Exercise objective: When you copy the material below, keep every line exact and leave each picture out.

===== Data section

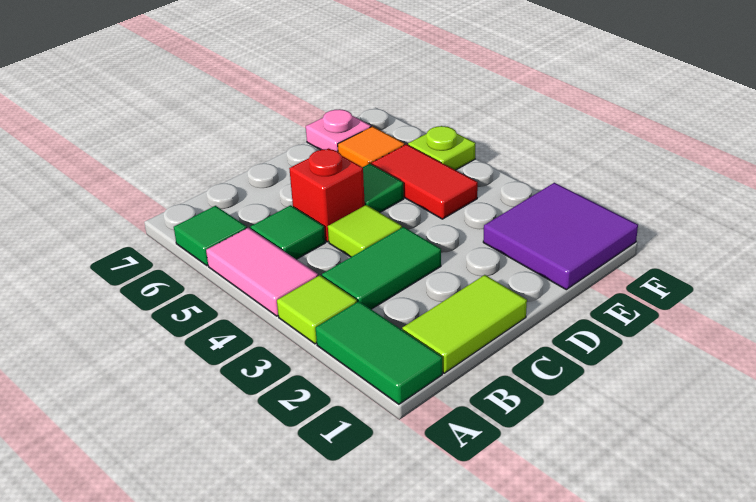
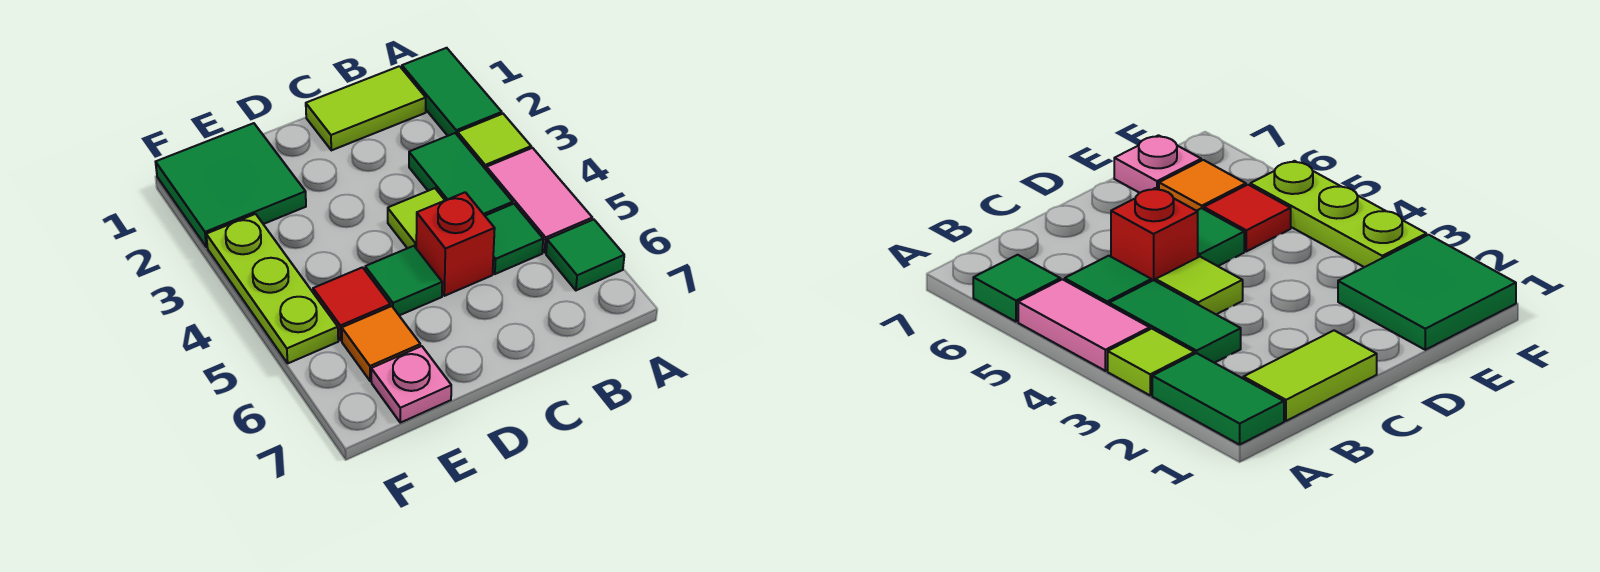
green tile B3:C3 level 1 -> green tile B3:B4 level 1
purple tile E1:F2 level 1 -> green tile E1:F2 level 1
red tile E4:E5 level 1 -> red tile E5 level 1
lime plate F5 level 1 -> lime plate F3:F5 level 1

==========

Exercise response:
green tile B3:C3 level 1 -> green tile B3:B4 level 1
purple tile E1:F2 level 1 -> green tile E1:F2 level 1
red tile E4:E5 level 1 -> red tile E5 level 1
lime plate F5 level 1 -> lime plate F3:F5 level 1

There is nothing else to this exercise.